* **How to complete this task**: Every line of the data below is to be given again as it appears, with the images removed.

* **Data for this task**:
[Start of section]

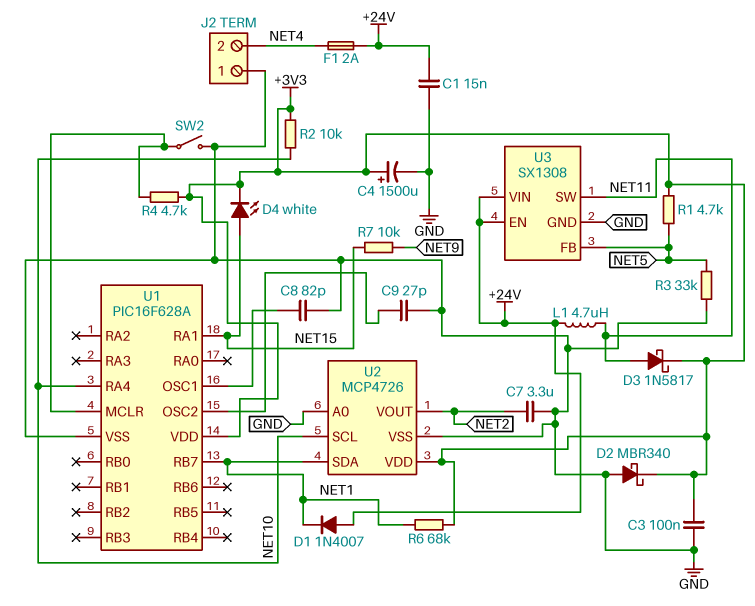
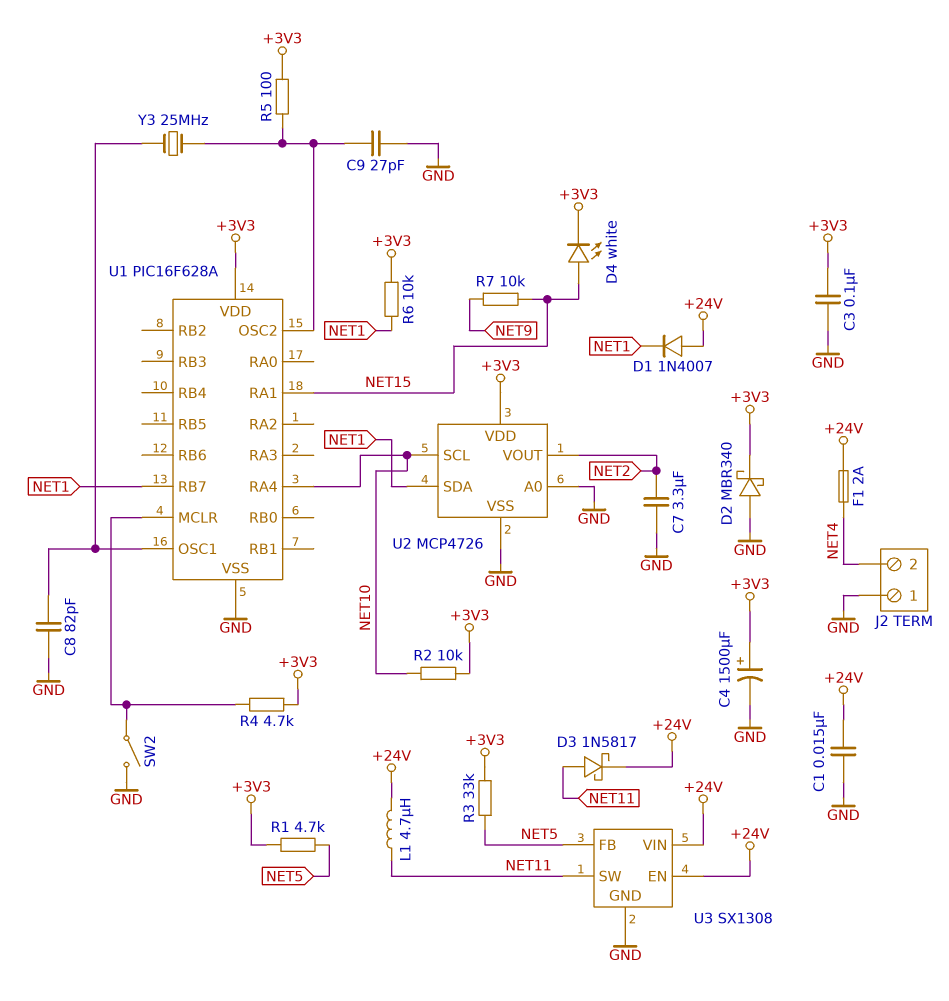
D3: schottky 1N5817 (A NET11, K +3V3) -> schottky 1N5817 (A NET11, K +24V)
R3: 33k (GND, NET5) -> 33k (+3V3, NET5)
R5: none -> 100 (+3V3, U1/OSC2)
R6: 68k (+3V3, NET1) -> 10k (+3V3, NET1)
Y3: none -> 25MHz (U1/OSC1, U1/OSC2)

[End of section]

* **Result**:
D3: schottky 1N5817 (A NET11, K +3V3) -> schottky 1N5817 (A NET11, K +24V)
R3: 33k (GND, NET5) -> 33k (+3V3, NET5)
R5: none -> 100 (+3V3, U1/OSC2)
R6: 68k (+3V3, NET1) -> 10k (+3V3, NET1)
Y3: none -> 25MHz (U1/OSC1, U1/OSC2)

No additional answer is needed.